- **WORK TO COMPLETE**
From the data below, return only the lines from the one with "R2: 120k (+5V, N3) -> 1M (+5V, N3)" through the one with "S2: none -> switch (+5V, N9)", exact and inclusive, with pictures left out.

Change detection data:
--- START ---

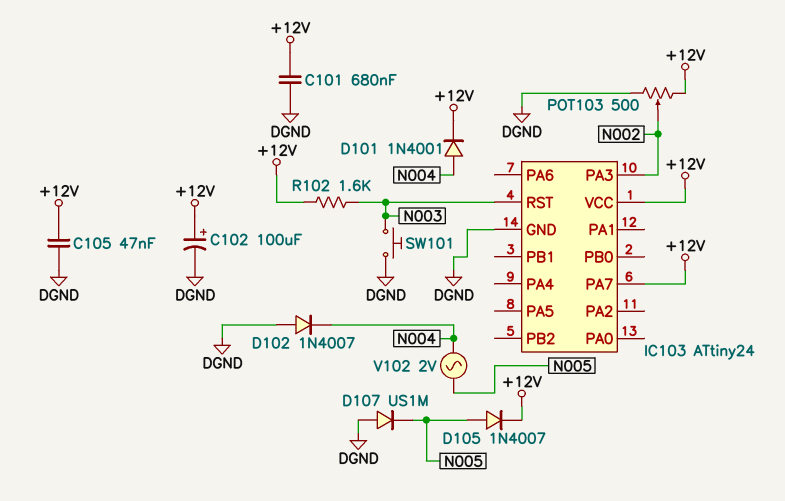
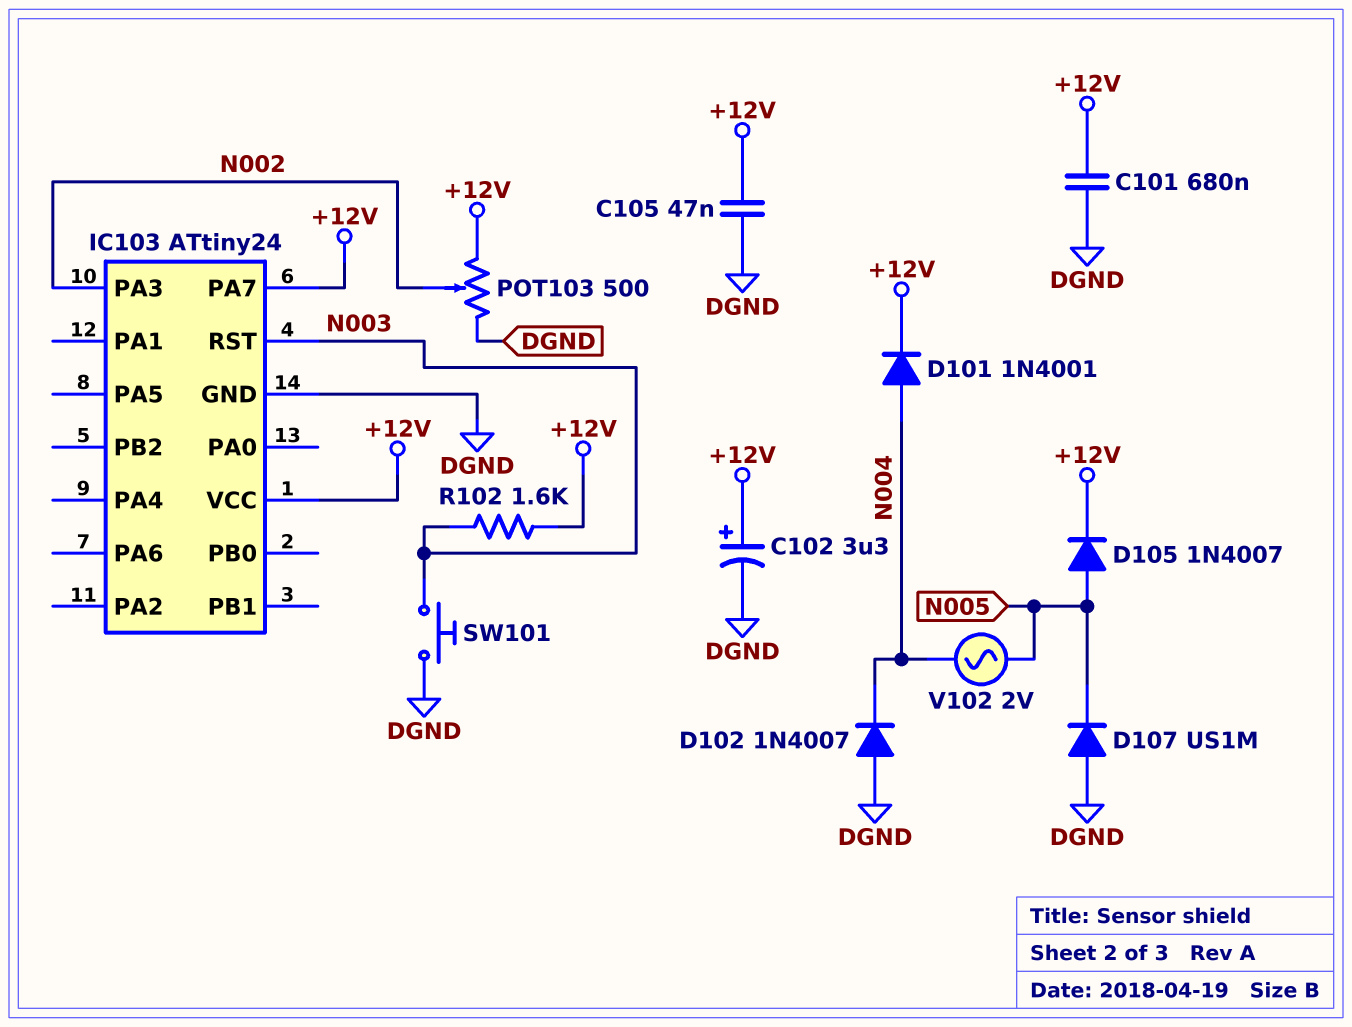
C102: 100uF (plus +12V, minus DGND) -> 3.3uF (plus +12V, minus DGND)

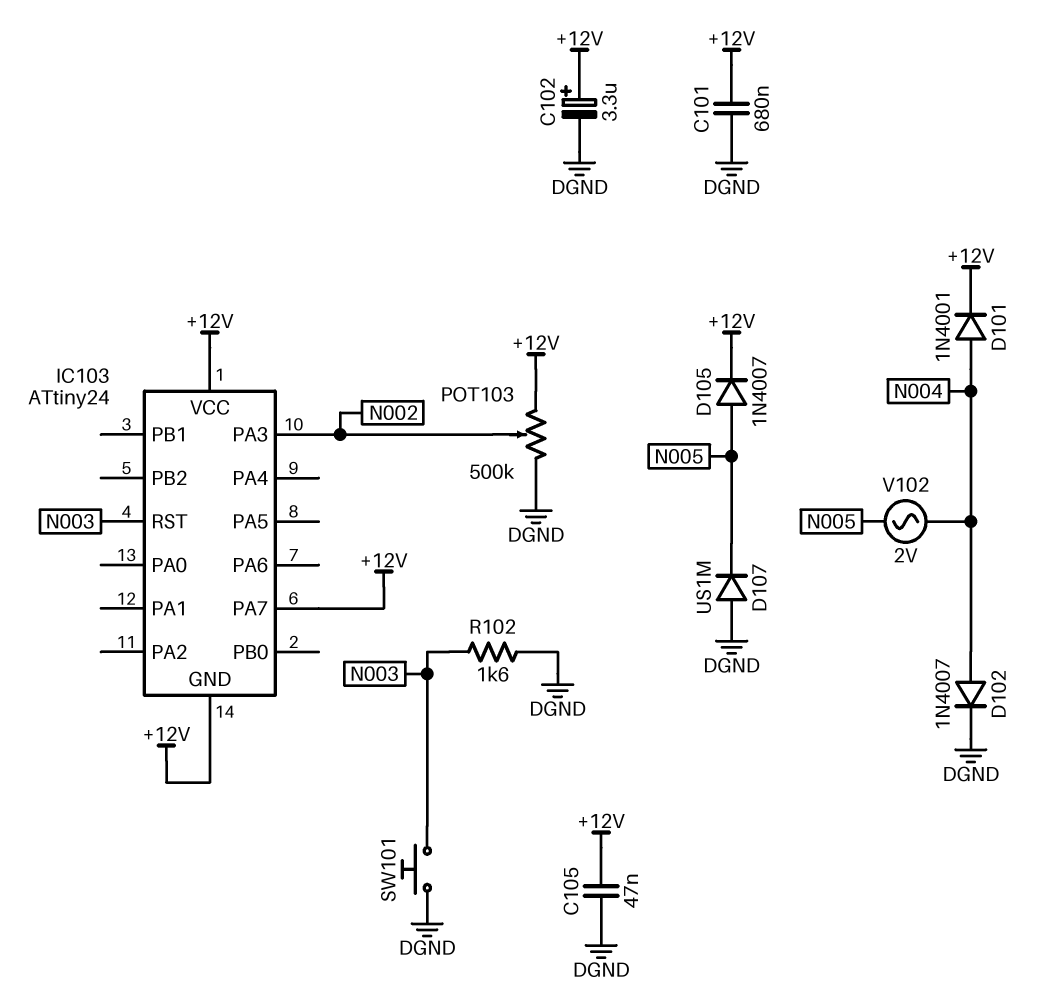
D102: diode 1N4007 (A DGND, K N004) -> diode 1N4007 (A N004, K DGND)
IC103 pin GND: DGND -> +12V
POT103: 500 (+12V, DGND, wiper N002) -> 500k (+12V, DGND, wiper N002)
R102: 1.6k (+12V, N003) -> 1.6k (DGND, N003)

--- END ---
--- START ---

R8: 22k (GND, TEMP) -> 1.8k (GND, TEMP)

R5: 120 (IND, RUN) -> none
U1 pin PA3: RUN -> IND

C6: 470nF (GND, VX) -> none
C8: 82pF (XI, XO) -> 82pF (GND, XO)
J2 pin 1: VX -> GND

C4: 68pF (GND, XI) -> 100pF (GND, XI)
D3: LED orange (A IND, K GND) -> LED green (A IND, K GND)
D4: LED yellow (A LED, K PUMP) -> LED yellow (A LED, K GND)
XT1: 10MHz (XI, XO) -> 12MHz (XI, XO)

--- END ---
--- START ---

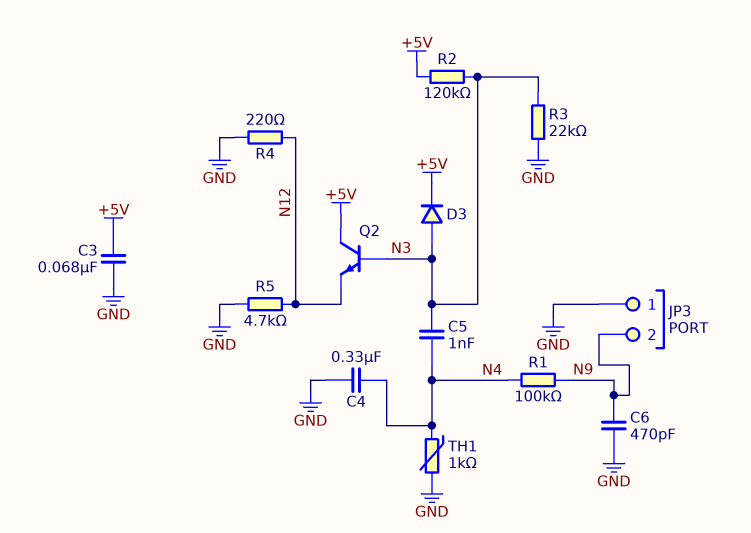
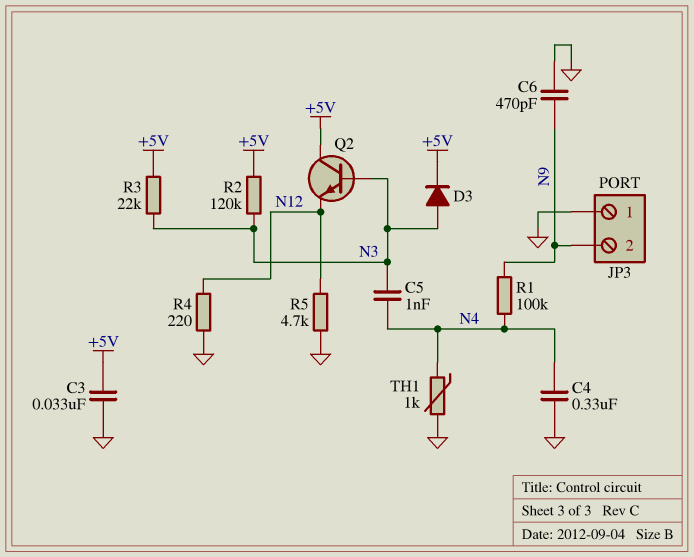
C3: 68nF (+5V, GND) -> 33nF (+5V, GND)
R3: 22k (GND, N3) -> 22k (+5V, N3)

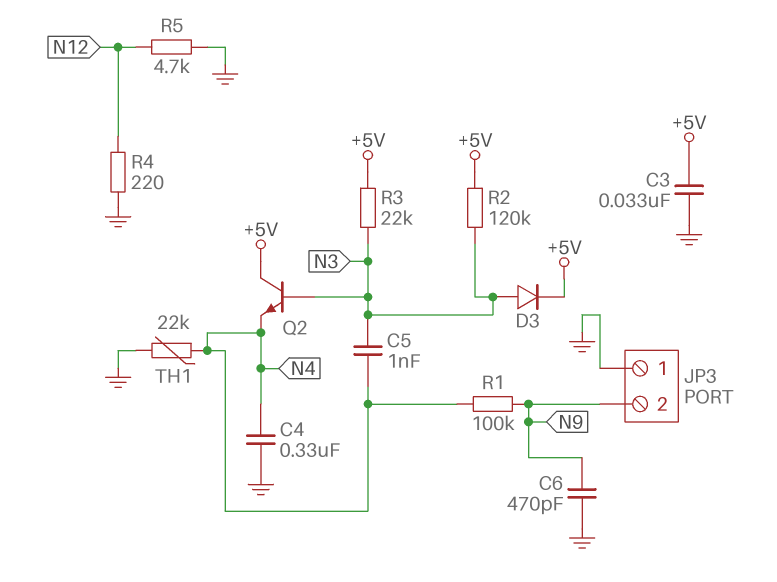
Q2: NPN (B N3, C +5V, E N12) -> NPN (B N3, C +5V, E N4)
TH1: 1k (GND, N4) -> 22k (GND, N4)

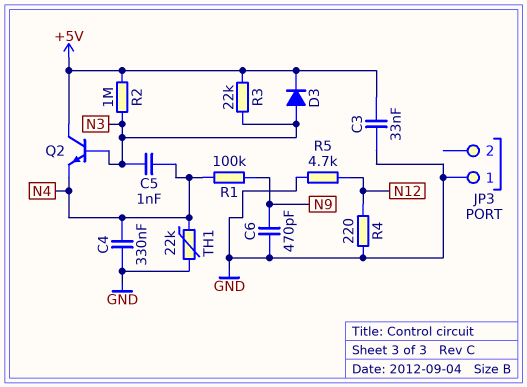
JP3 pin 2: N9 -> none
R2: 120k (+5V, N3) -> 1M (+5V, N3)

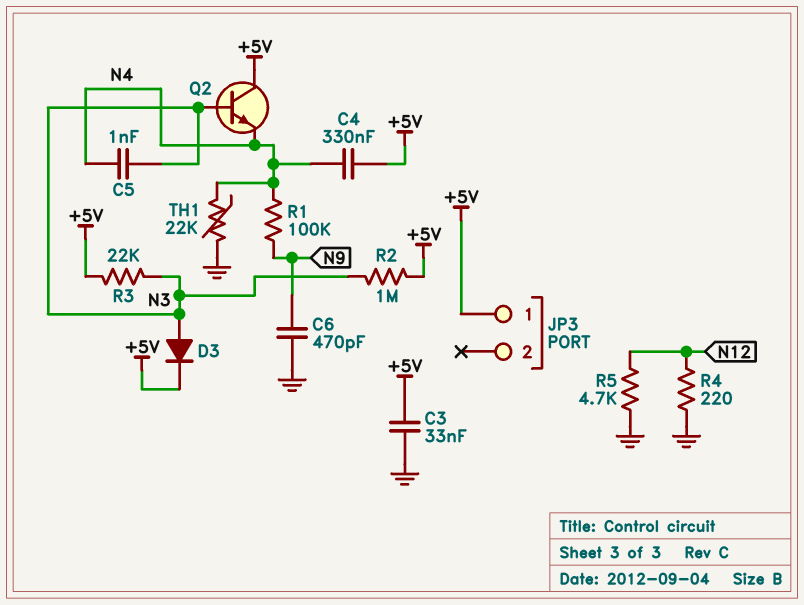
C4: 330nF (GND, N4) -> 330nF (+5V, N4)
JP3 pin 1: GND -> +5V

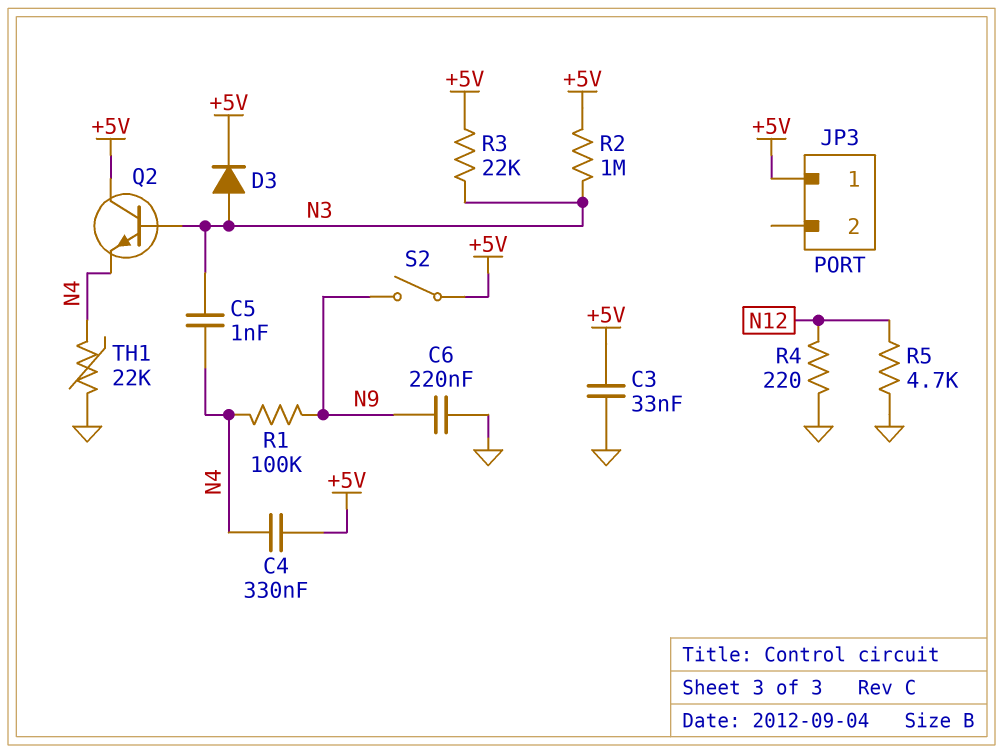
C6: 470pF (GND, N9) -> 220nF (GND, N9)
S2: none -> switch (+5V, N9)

--- END ---

- **YOUR SOLUTION**
R2: 120k (+5V, N3) -> 1M (+5V, N3)

C4: 330nF (GND, N4) -> 330nF (+5V, N4)
JP3 pin 1: GND -> +5V

C6: 470pF (GND, N9) -> 220nF (GND, N9)
S2: none -> switch (+5V, N9)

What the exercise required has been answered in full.